■ The data:
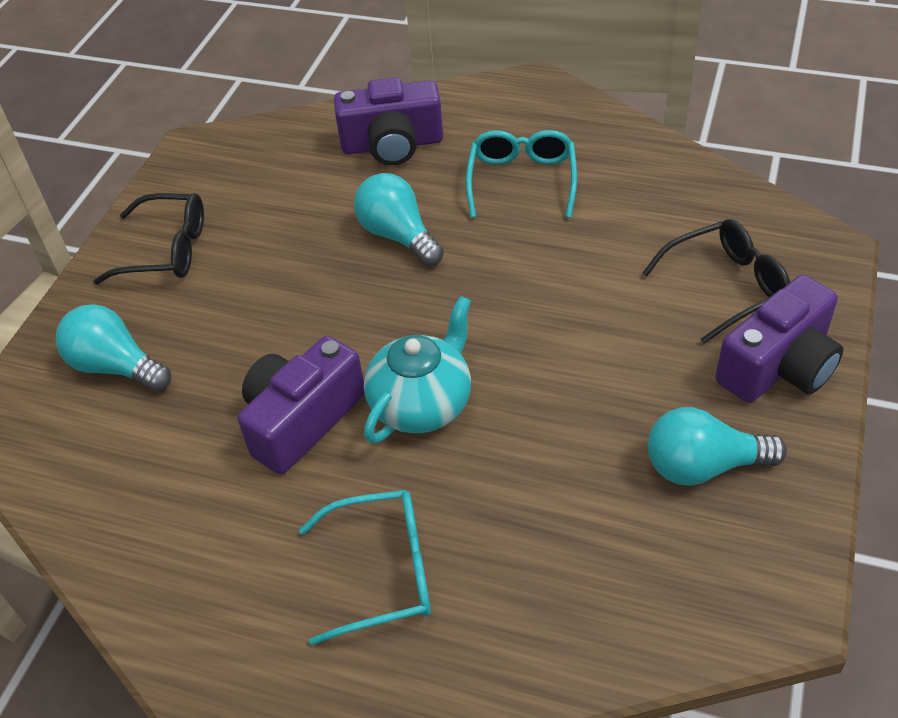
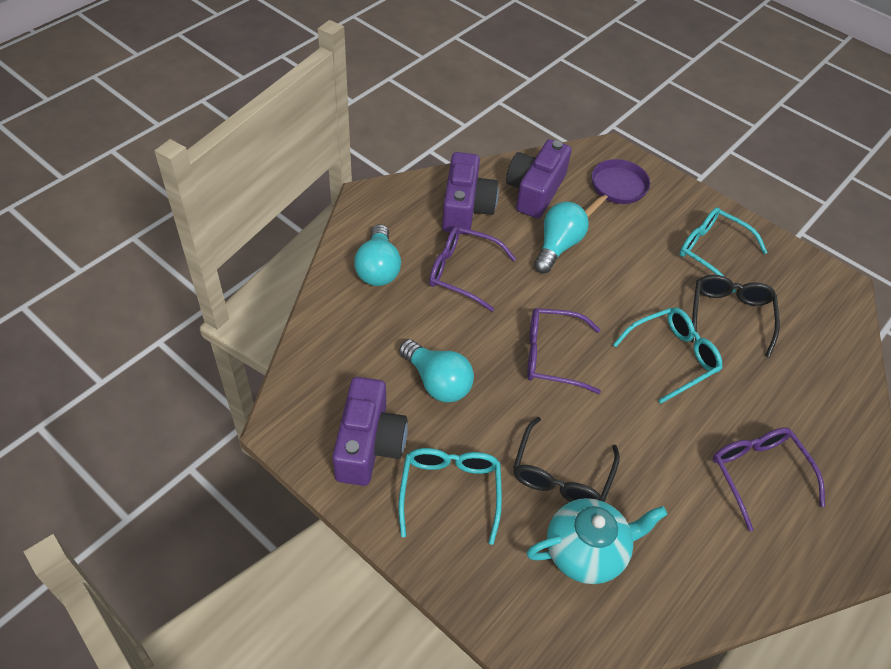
purple glasses: 0 -> 3
purple pan: 0 -> 1
turquoise glasses: 2 -> 3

■ What is being asked: Type the material out again exactly. Skip the pictures.

■ Response:
purple glasses: 0 -> 3
purple pan: 0 -> 1
turquoise glasses: 2 -> 3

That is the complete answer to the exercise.